Exercise prompt
Please transcribe the entries that follow exactly as they stand, skipping each picture.

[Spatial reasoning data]
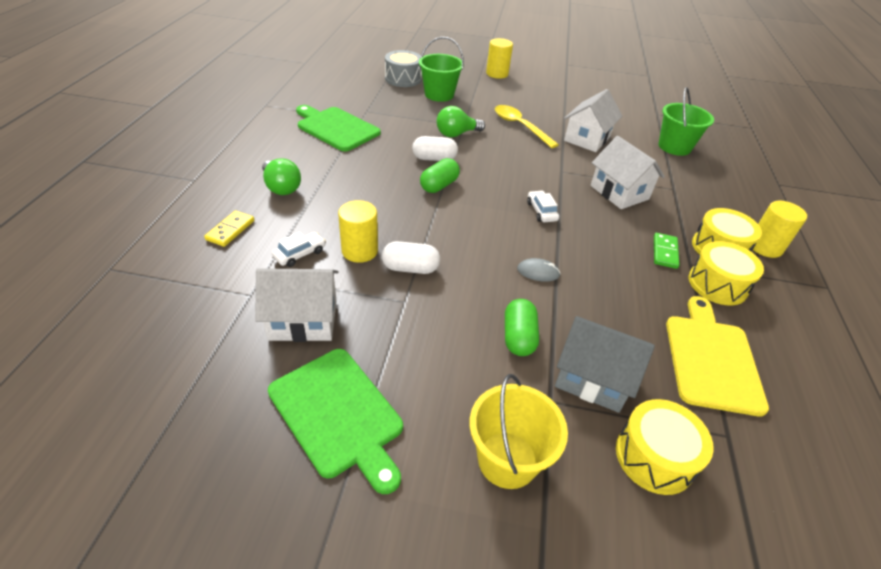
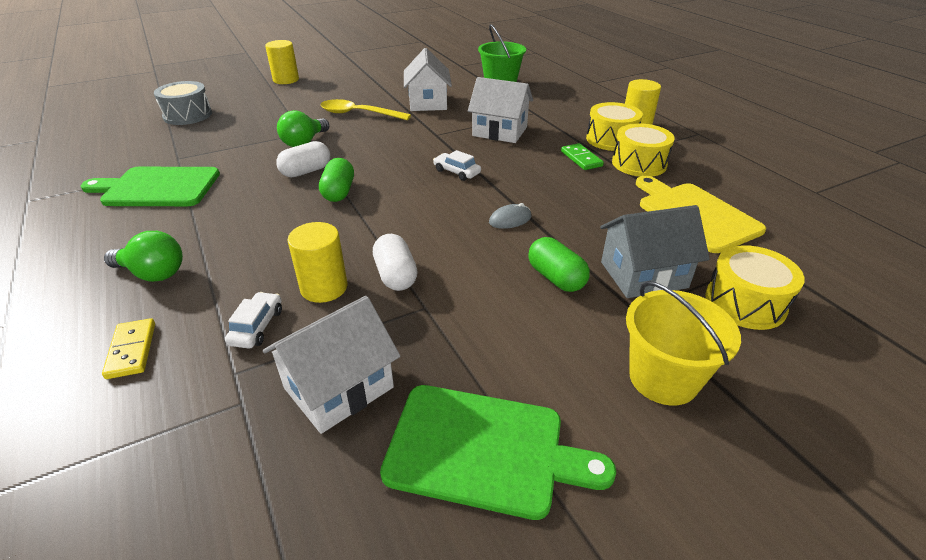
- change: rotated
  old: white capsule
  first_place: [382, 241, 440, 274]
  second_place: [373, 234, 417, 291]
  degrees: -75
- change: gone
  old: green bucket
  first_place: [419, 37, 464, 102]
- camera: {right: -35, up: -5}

Response below
- change: rotated
  old: white capsule
  first_place: [382, 241, 440, 274]
  second_place: [373, 234, 417, 291]
  degrees: -75
- change: gone
  old: green bucket
  first_place: [419, 37, 464, 102]
- camera: {right: -35, up: -5}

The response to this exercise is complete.